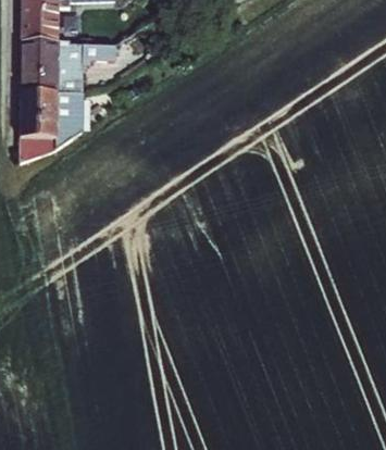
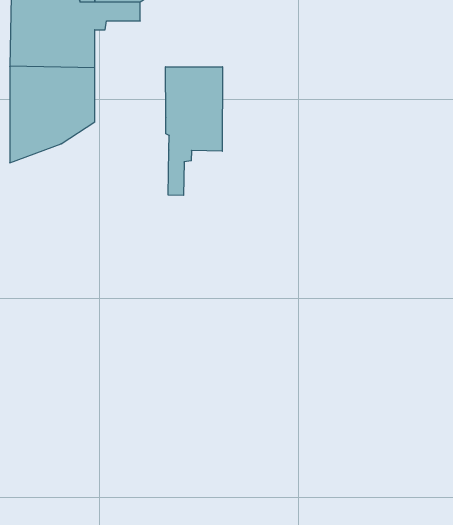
building: none -> [166,67,222,195]

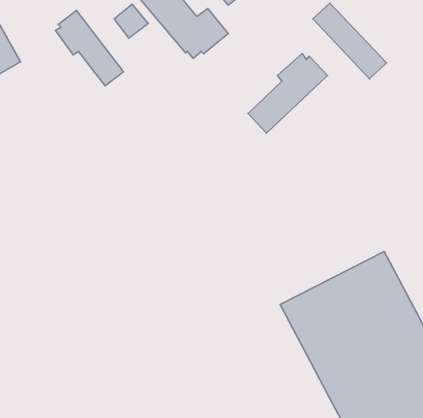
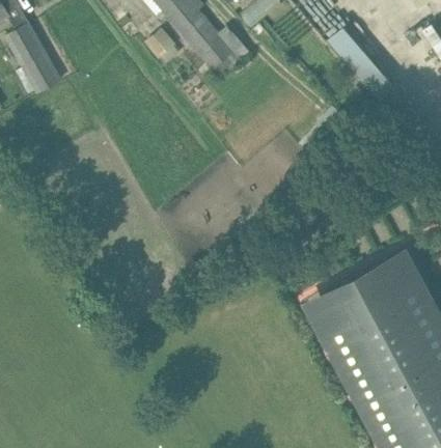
building: [55,10,123,86] -> none
building: [248,54,327,133] -> none

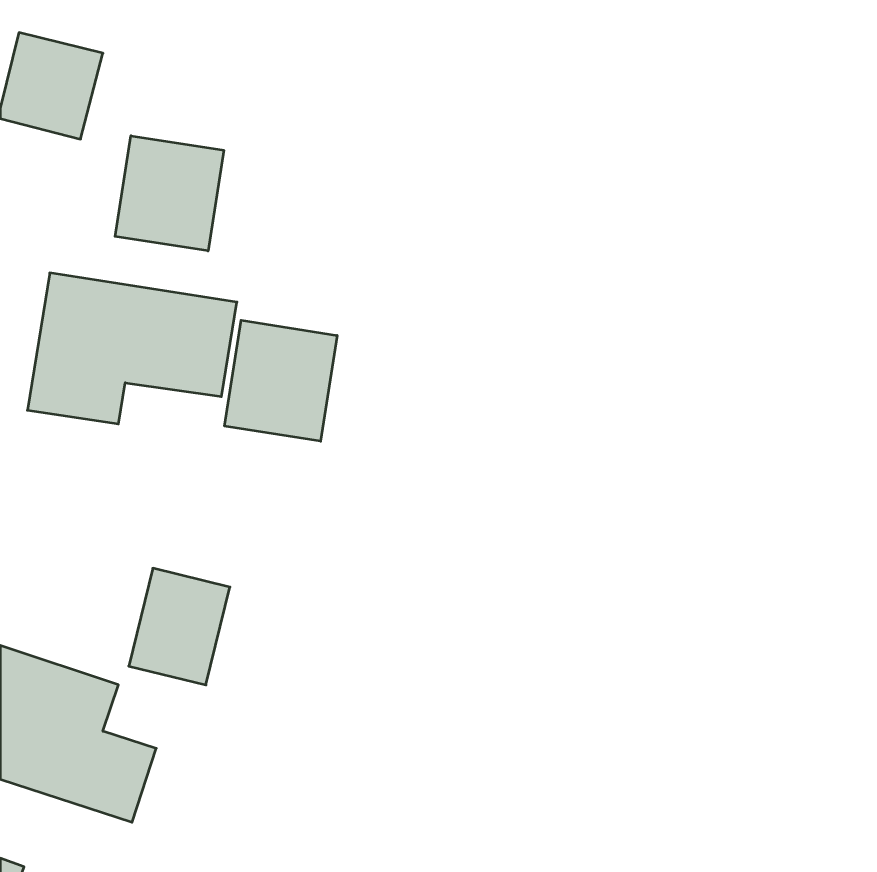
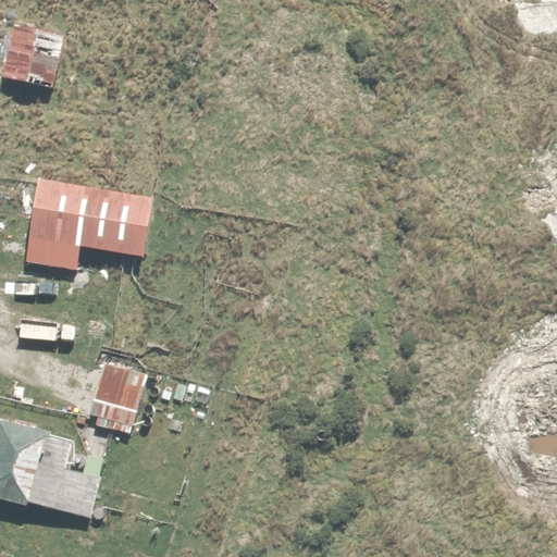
building: [115,136,224,251] -> none
building: [225,320,337,441] -> none

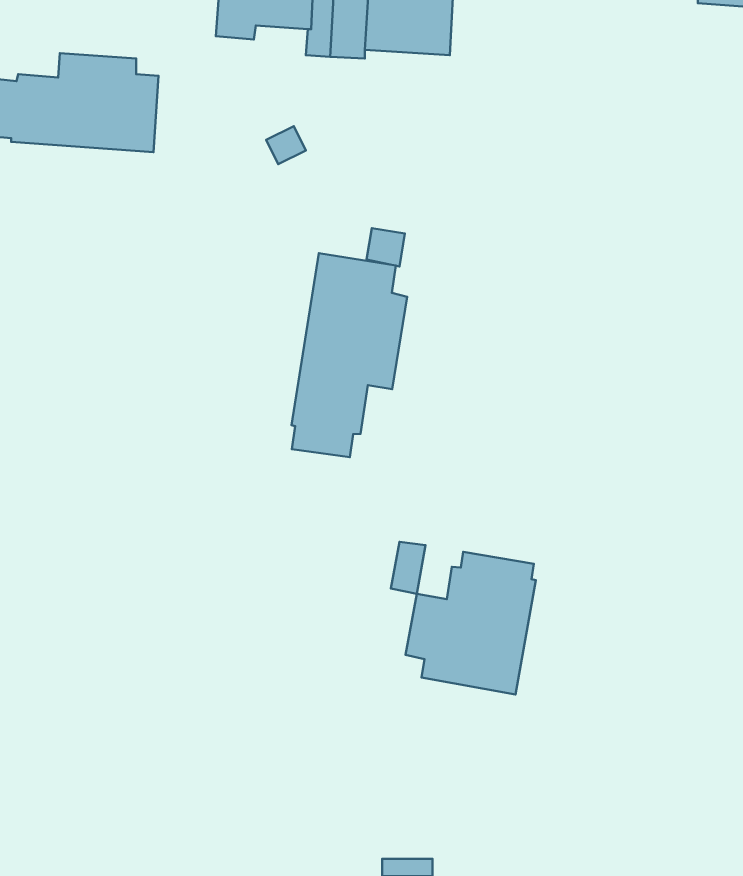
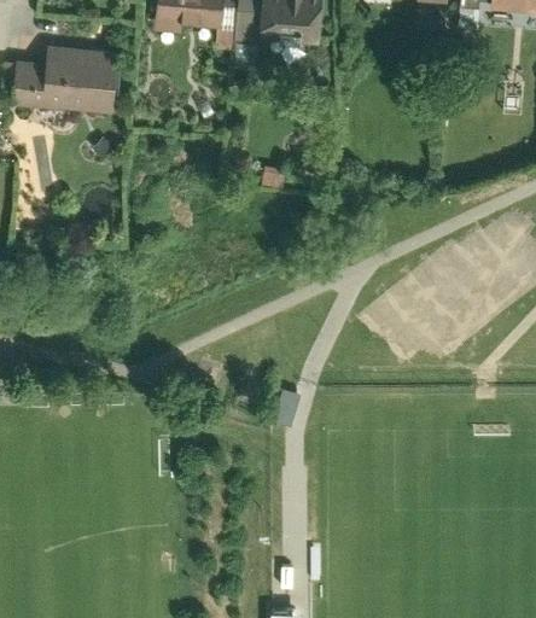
building: [292,253,407,457] -> none
building: [406,552,536,695] -> none

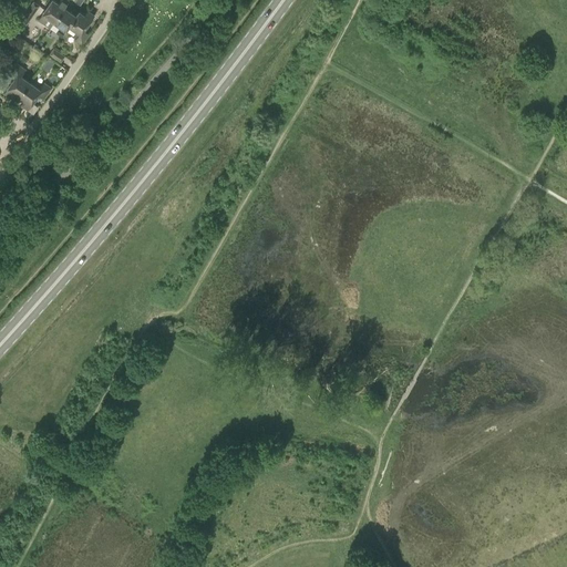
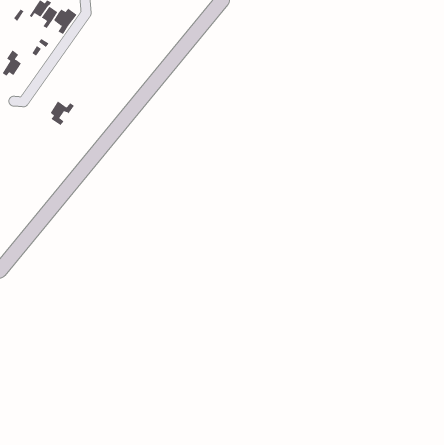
building: [18,81,50,113] -> [50,101,75,126]

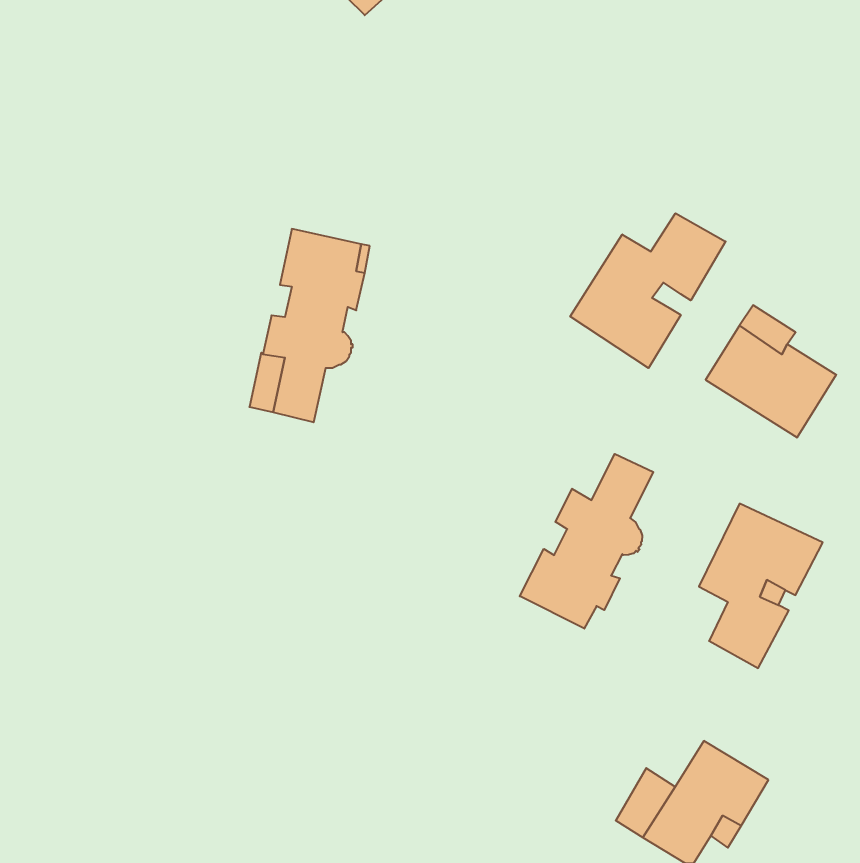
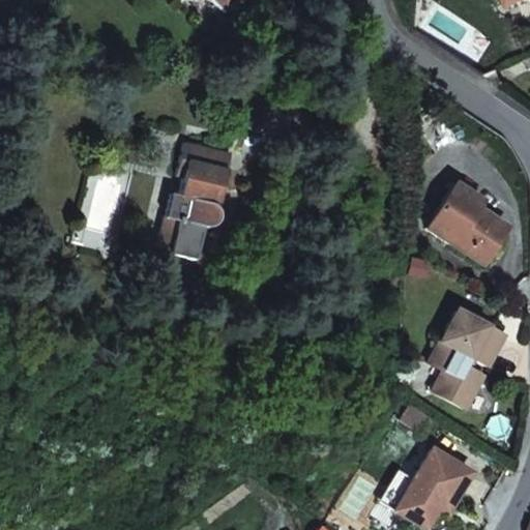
building: [570,213,726,368] -> none
building: [520,454,653,629] -> none

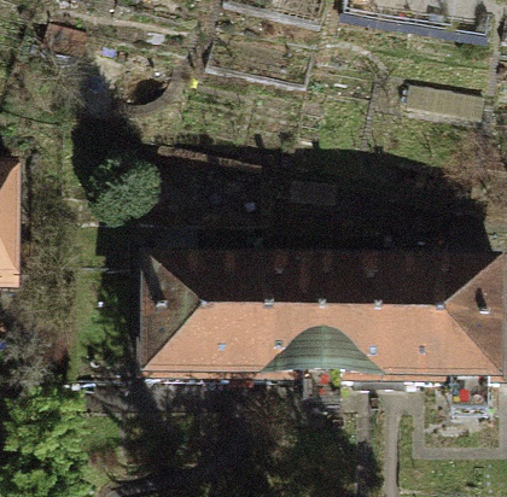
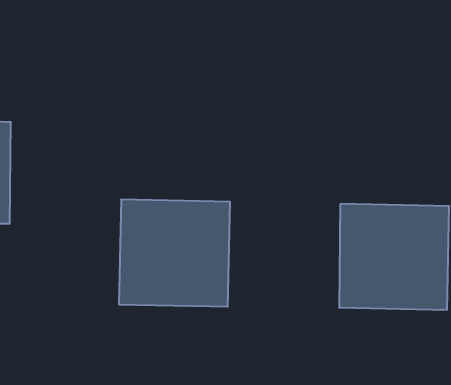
building: [258,253,383,370] -> none

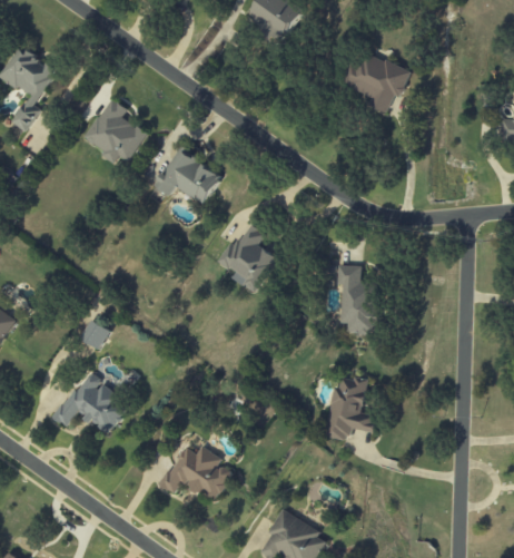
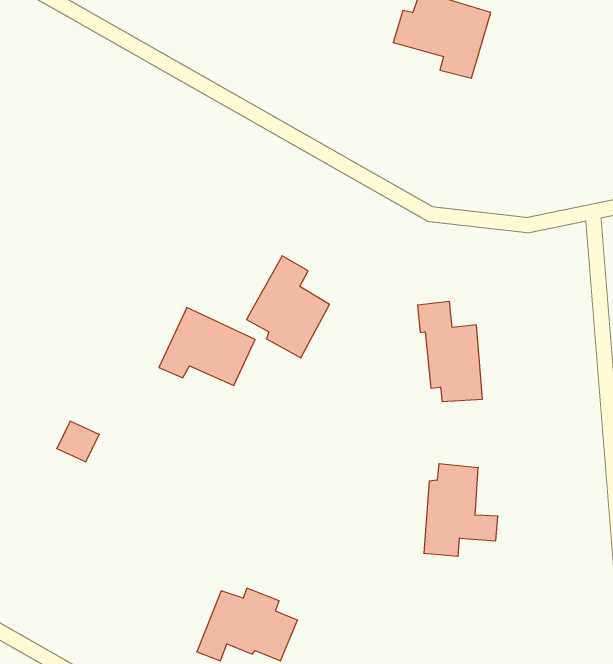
building: [85,94,151,163] -> none
building: [155,147,223,204] -> [159,308,255,386]
building: [56,370,128,433] -> none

What is being asked: Your output should be an exact transcription of the line that holds "building: [155,147,223,204] ->" and each line after it through the end of the listing above.

Problem solution:
building: [155,147,223,204] -> [159,308,255,386]
building: [56,370,128,433] -> none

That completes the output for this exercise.